GOAL OF THE EXERCISE
Go through the listing beneath and show each line containing the string "trophy".

DATA TO EXAMINE
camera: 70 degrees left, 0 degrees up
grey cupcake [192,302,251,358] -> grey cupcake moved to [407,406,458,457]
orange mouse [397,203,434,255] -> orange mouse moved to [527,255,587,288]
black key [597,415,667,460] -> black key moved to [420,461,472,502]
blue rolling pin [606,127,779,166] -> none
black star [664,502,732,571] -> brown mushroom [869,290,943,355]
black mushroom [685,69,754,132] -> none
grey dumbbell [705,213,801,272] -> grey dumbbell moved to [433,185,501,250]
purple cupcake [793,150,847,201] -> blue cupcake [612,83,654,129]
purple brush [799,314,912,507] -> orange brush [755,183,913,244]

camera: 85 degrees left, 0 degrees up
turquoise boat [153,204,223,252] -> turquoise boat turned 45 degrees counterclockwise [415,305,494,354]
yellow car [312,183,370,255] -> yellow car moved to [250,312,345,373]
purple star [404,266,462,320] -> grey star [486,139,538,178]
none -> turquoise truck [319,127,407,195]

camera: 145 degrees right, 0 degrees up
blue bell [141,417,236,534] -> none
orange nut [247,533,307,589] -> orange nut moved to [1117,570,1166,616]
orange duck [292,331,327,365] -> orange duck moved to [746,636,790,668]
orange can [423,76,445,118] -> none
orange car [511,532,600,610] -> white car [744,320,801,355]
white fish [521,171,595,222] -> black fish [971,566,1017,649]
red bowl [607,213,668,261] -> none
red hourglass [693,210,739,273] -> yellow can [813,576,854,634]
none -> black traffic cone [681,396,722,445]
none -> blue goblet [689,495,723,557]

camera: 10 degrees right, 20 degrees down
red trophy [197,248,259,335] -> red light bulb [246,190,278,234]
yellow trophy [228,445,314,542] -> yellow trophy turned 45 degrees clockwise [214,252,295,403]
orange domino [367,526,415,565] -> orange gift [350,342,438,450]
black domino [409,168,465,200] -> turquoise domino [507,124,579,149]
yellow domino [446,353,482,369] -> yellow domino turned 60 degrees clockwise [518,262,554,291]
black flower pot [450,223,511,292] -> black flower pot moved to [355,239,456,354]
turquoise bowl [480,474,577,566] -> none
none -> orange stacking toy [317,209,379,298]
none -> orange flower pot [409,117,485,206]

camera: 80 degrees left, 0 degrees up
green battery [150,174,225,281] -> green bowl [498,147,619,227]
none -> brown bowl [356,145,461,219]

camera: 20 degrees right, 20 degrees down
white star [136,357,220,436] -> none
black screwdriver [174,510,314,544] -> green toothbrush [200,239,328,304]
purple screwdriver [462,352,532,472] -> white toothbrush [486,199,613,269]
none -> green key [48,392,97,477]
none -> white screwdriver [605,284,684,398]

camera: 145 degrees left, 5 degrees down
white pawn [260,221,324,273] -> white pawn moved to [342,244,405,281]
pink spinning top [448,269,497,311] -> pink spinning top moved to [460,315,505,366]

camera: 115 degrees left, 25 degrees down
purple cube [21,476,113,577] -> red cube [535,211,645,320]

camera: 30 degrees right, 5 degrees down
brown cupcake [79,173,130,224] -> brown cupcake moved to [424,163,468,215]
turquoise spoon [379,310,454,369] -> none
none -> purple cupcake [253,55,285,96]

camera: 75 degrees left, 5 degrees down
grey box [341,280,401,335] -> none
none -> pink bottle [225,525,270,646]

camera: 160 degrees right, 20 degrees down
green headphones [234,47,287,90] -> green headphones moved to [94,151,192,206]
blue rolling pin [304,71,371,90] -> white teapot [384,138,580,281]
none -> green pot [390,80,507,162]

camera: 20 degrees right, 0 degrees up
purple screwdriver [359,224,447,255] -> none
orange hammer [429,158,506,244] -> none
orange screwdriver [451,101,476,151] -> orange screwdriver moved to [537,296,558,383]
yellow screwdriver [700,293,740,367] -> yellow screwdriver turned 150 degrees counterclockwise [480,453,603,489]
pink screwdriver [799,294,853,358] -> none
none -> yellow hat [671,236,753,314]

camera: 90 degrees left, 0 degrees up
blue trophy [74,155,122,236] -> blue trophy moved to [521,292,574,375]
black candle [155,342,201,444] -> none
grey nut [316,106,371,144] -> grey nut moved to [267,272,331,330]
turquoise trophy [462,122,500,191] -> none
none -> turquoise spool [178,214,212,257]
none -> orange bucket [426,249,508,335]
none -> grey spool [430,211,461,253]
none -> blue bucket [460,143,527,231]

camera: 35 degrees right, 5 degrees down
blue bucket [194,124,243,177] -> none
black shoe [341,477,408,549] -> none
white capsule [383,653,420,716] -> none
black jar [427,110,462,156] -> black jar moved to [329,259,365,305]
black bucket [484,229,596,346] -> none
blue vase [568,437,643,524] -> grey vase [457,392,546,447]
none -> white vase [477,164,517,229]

RESULT OF THIS EXERCISE
red trophy [197,248,259,335] -> red light bulb [246,190,278,234]
yellow trophy [228,445,314,542] -> yellow trophy turned 45 degrees clockwise [214,252,295,403]
blue trophy [74,155,122,236] -> blue trophy moved to [521,292,574,375]
turquoise trophy [462,122,500,191] -> none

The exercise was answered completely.